● **Task to carry out**: Transcribe the records below from the first line to the line that includes "red donut [712,276,772,315]", inclusive, and omit the pictures.
-------- Recorded information
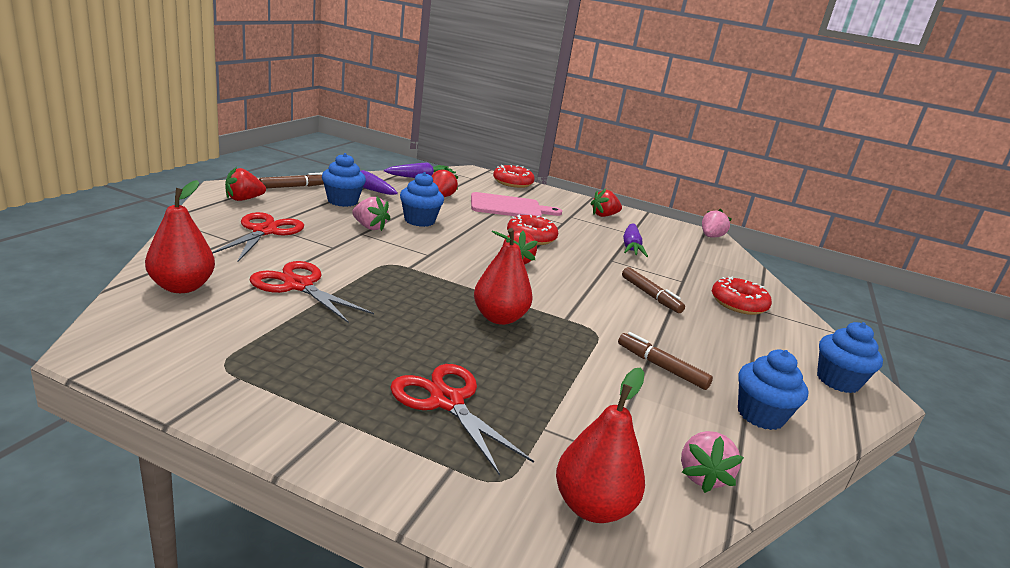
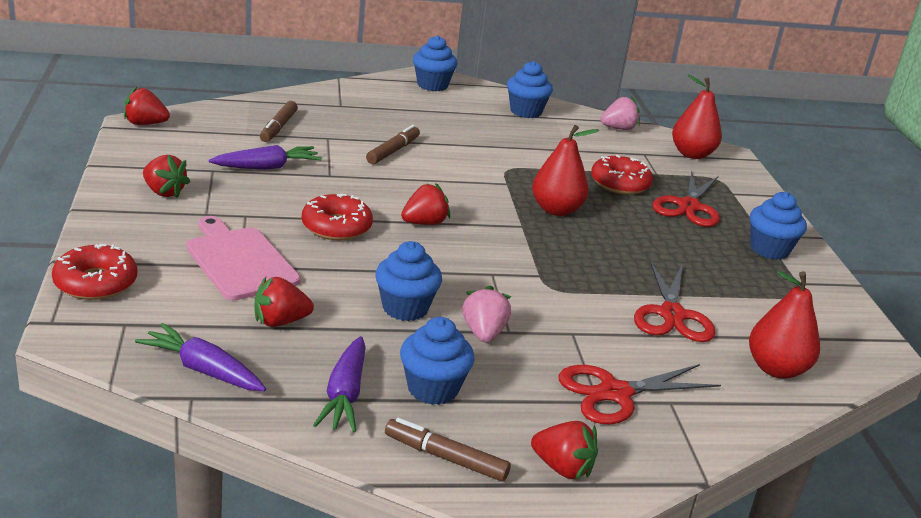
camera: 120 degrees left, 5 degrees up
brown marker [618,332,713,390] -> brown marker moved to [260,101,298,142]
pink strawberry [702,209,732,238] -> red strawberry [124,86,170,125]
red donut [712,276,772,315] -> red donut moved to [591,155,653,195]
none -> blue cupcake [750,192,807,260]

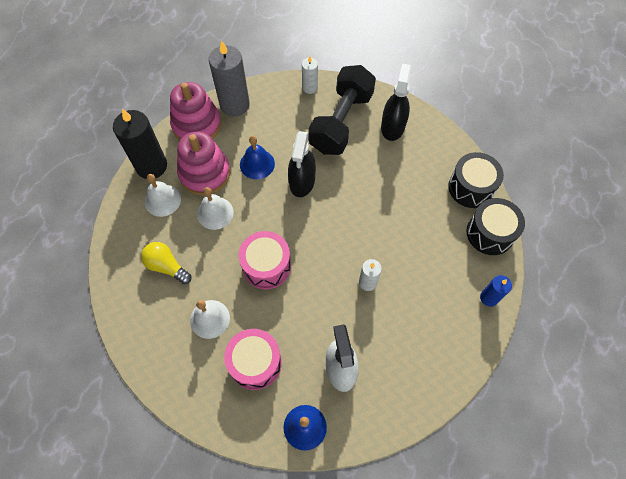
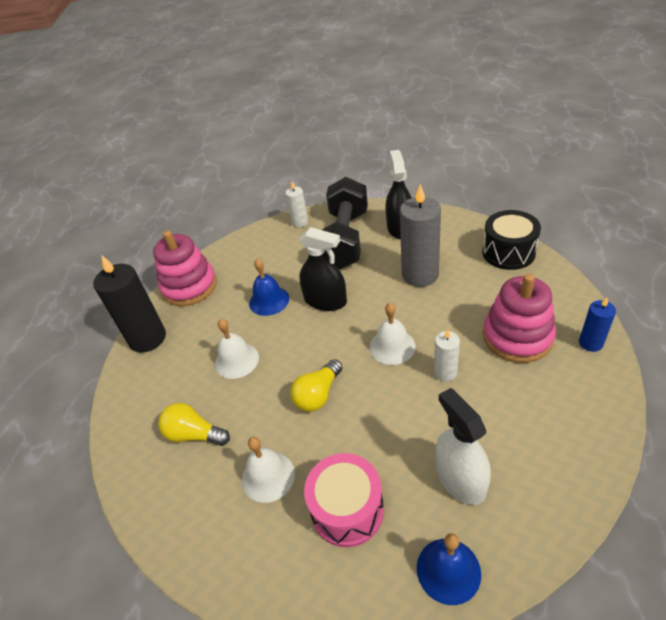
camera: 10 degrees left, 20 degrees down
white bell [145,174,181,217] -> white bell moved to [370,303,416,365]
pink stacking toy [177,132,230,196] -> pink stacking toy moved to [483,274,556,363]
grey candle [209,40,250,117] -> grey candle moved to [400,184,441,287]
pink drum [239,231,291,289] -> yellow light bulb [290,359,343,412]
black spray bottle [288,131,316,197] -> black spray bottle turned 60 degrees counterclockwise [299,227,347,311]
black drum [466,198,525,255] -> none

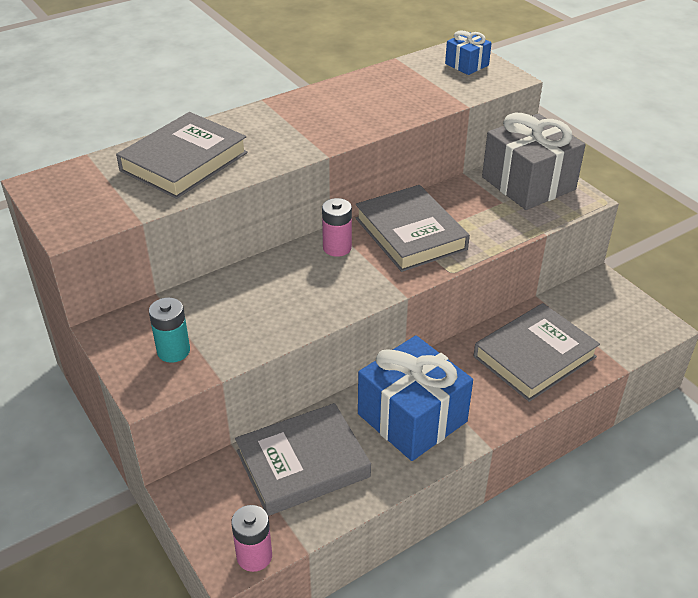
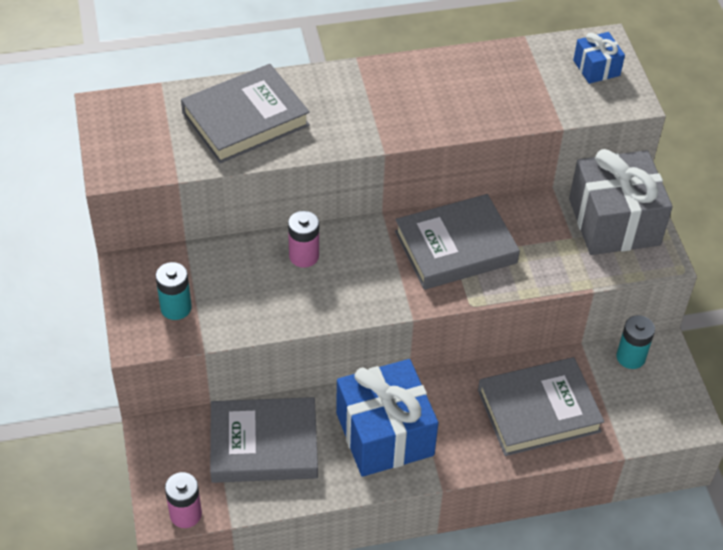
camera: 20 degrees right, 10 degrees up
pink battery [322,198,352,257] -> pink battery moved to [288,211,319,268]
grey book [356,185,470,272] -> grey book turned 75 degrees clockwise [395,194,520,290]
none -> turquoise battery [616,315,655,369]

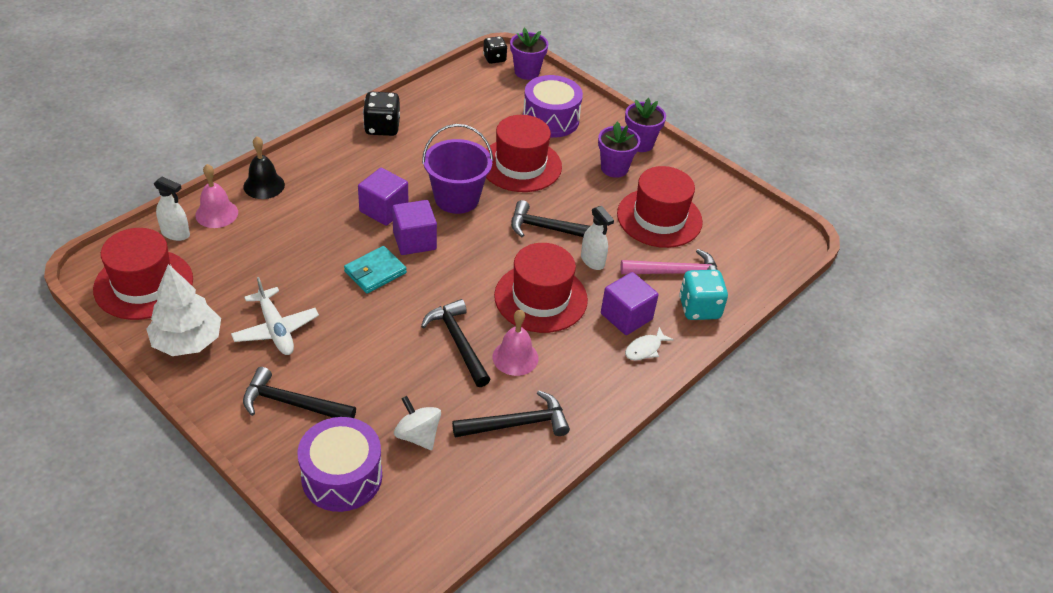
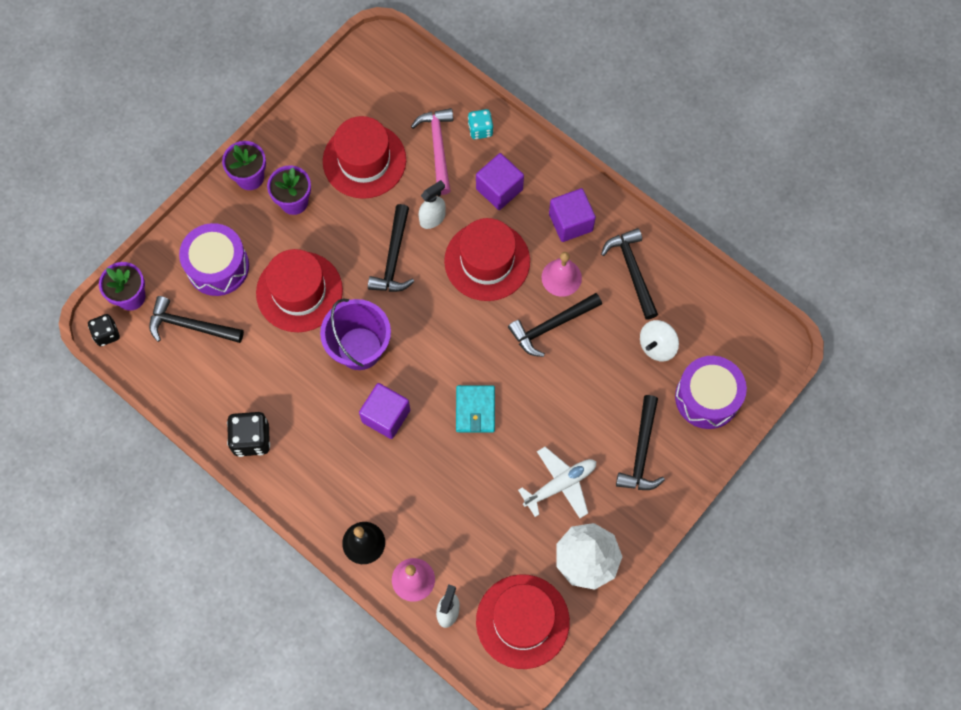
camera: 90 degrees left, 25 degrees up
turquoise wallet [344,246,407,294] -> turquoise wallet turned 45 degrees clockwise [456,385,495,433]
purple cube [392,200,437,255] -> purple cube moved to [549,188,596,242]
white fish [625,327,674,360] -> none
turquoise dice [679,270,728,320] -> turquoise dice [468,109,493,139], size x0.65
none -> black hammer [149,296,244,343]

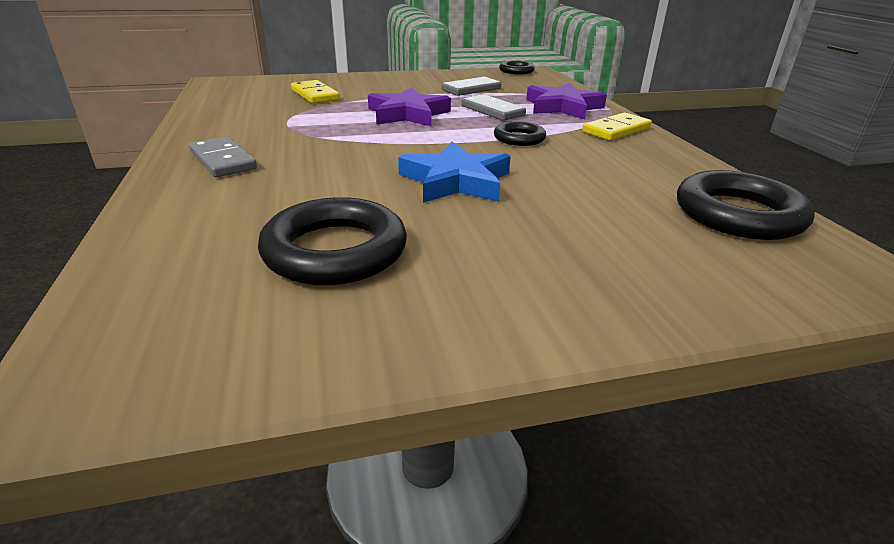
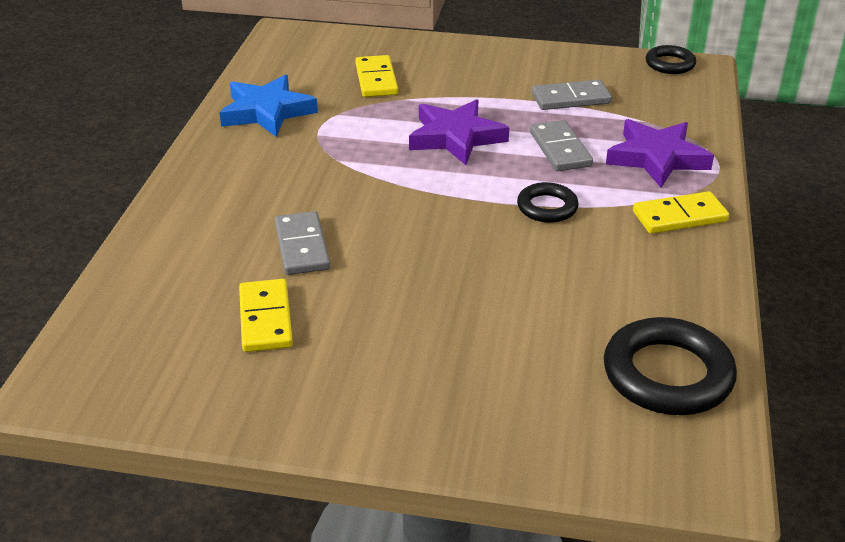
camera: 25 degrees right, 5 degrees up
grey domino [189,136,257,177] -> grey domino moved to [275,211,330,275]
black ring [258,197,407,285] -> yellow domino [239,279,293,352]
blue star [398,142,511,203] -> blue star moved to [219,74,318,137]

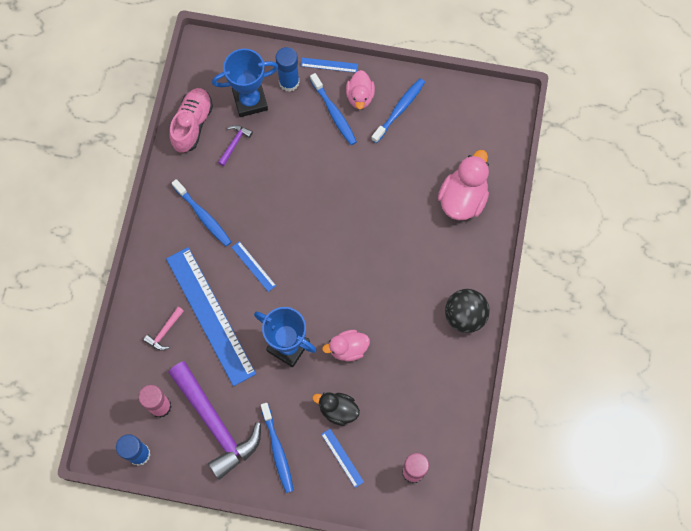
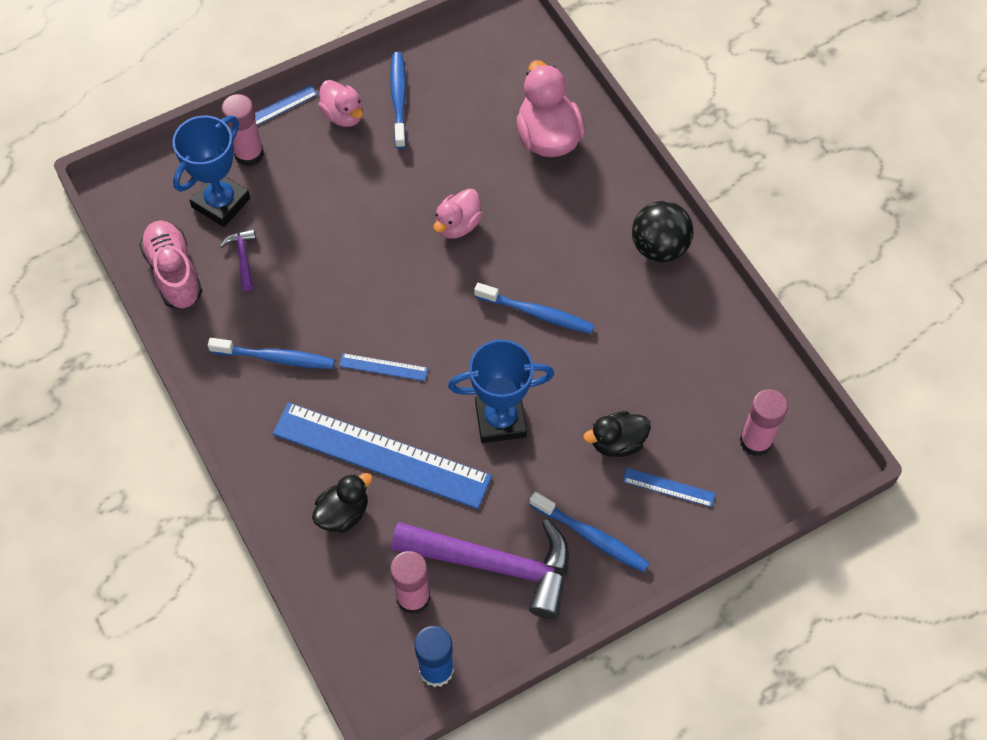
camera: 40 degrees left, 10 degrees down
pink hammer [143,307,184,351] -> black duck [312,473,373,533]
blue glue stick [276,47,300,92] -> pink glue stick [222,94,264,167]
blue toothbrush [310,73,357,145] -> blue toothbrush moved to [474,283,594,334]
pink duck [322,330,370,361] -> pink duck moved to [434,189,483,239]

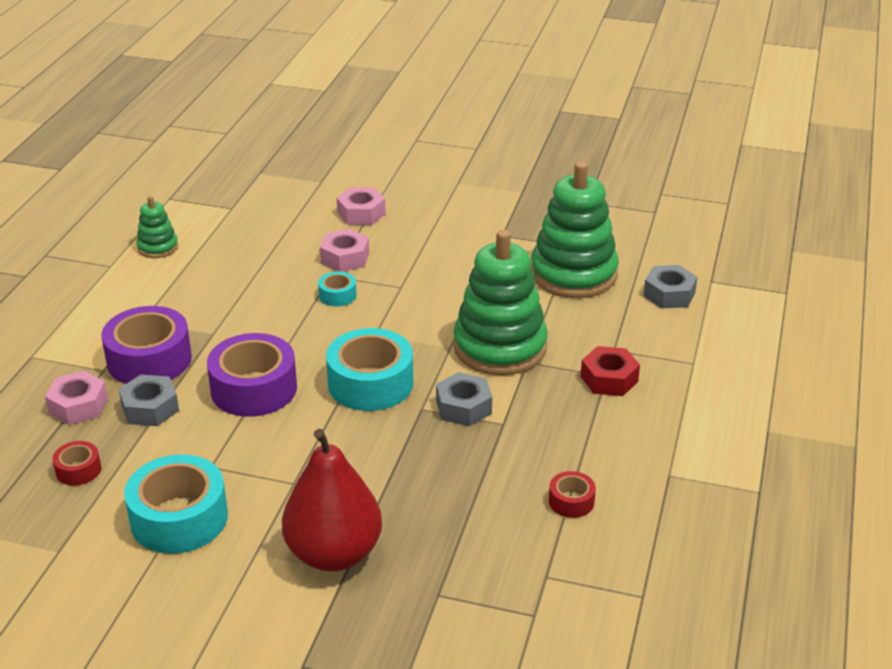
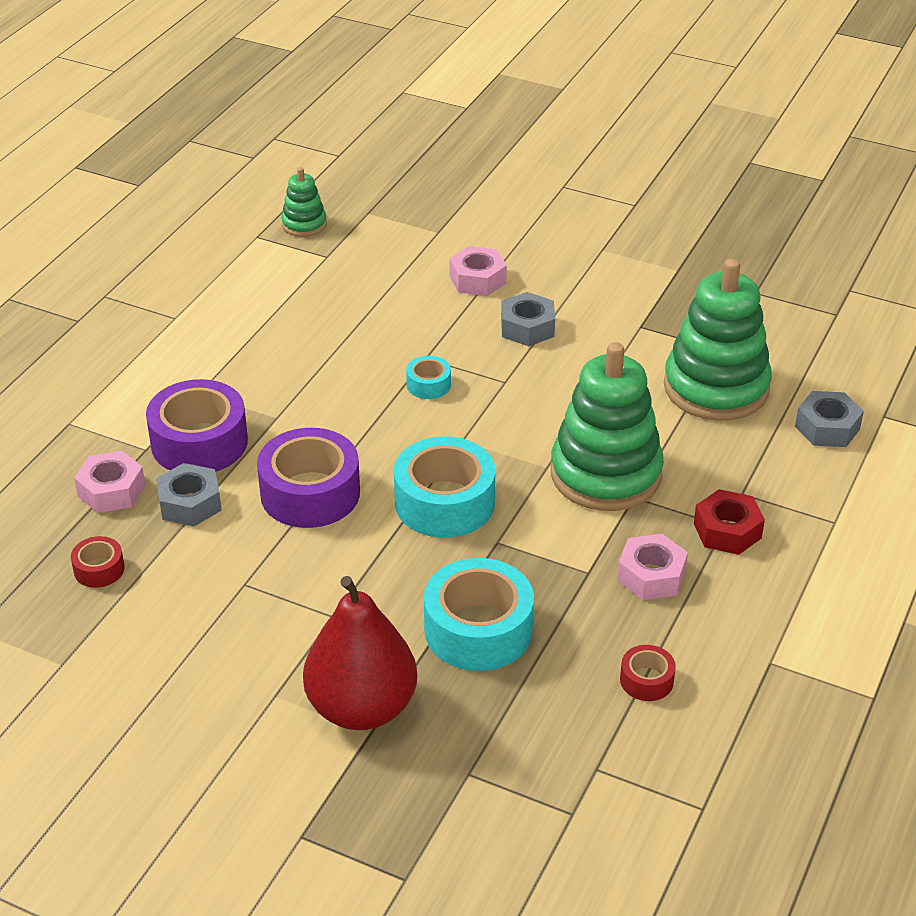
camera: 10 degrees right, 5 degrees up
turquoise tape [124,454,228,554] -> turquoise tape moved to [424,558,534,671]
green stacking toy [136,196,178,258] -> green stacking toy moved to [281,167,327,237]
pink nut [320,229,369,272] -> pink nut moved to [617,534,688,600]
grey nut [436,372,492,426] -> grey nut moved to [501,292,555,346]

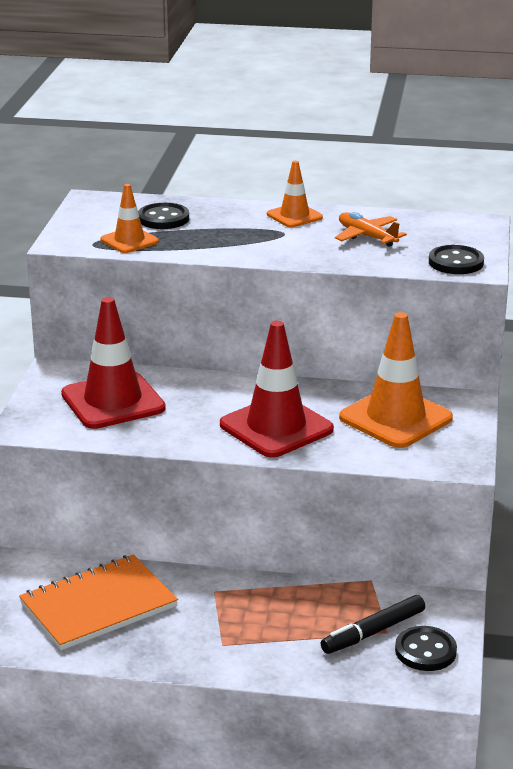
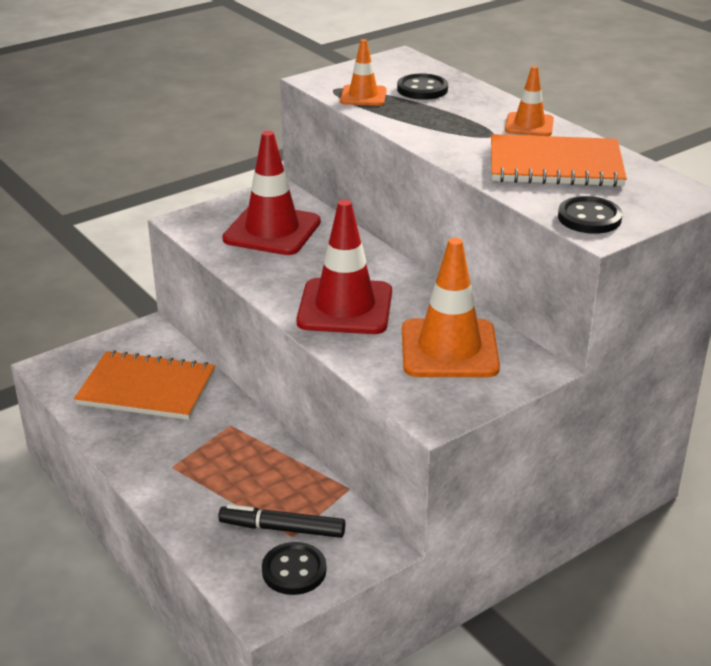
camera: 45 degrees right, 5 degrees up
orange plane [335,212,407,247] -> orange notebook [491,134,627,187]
----------------
● **Written solution**:
camera: 120 degrees left, 5 degrees up
brown marker [618,332,713,390] -> brown marker moved to [260,101,298,142]
pink strawberry [702,209,732,238] -> red strawberry [124,86,170,125]
red donut [712,276,772,315] -> red donut moved to [591,155,653,195]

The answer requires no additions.